#### PROMPT:
Where a line in the listing contains the string "turned", copy that line out.

#### SUPPLIED RECORDS:
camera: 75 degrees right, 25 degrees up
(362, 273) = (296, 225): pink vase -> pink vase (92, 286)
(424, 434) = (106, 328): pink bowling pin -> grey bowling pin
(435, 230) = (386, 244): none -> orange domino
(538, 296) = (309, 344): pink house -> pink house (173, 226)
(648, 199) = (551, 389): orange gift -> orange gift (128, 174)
==
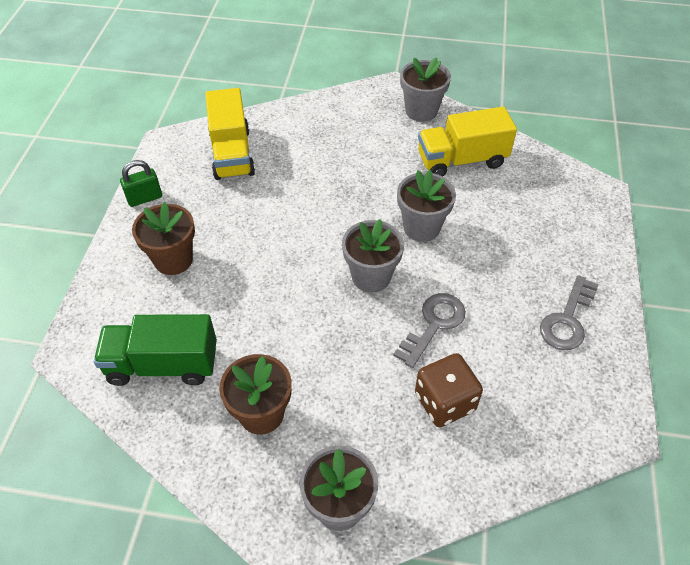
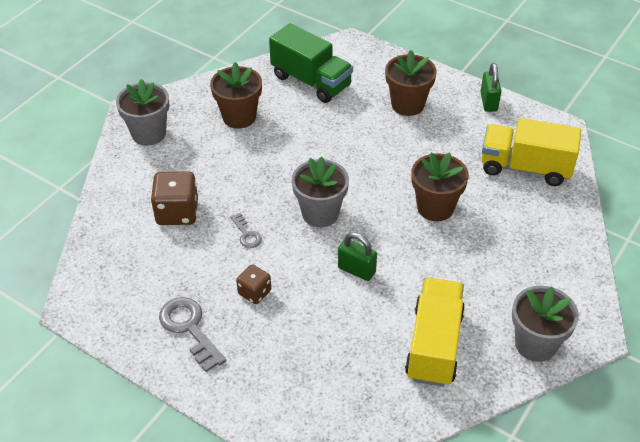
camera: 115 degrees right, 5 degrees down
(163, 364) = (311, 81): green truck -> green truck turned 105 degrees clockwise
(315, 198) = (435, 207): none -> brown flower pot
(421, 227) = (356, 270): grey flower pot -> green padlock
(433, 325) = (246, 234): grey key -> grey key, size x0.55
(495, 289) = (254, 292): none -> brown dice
...
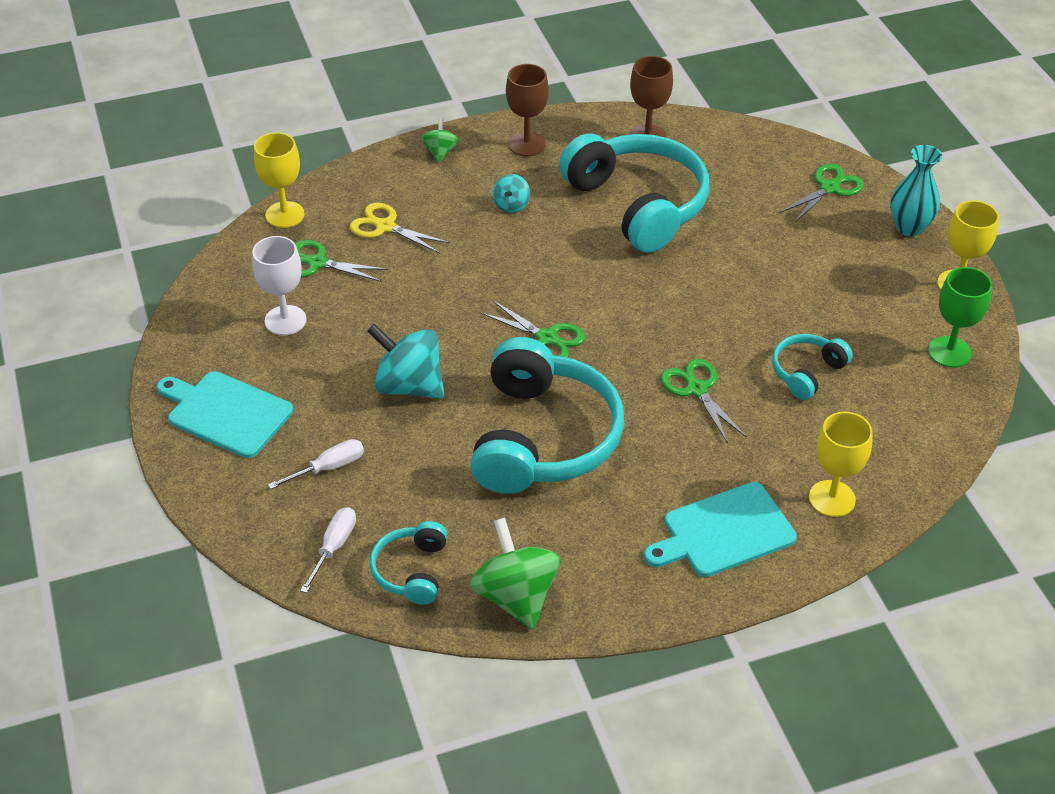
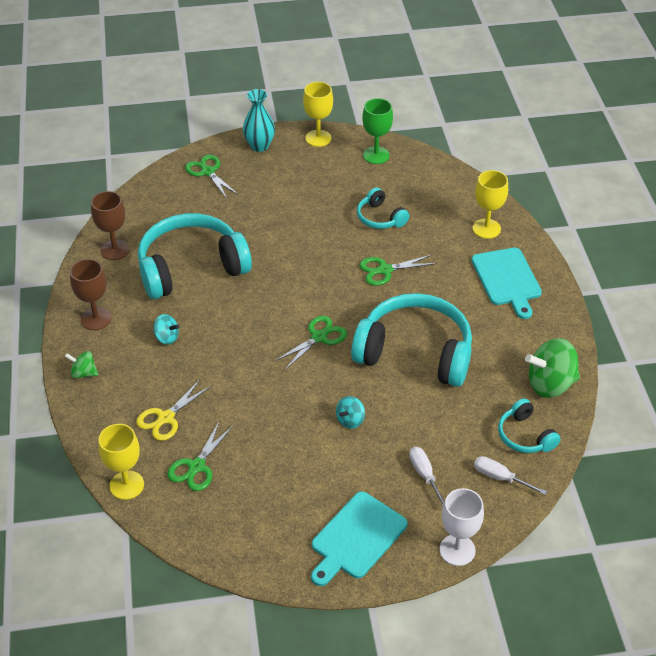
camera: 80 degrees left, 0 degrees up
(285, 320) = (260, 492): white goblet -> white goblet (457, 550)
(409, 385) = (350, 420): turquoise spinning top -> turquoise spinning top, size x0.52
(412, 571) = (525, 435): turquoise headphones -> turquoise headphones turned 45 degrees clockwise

#### RESULT FOR THIS EXERCISE:
(163, 364) = (311, 81): green truck -> green truck turned 105 degrees clockwise
(412, 571) = (525, 435): turquoise headphones -> turquoise headphones turned 45 degrees clockwise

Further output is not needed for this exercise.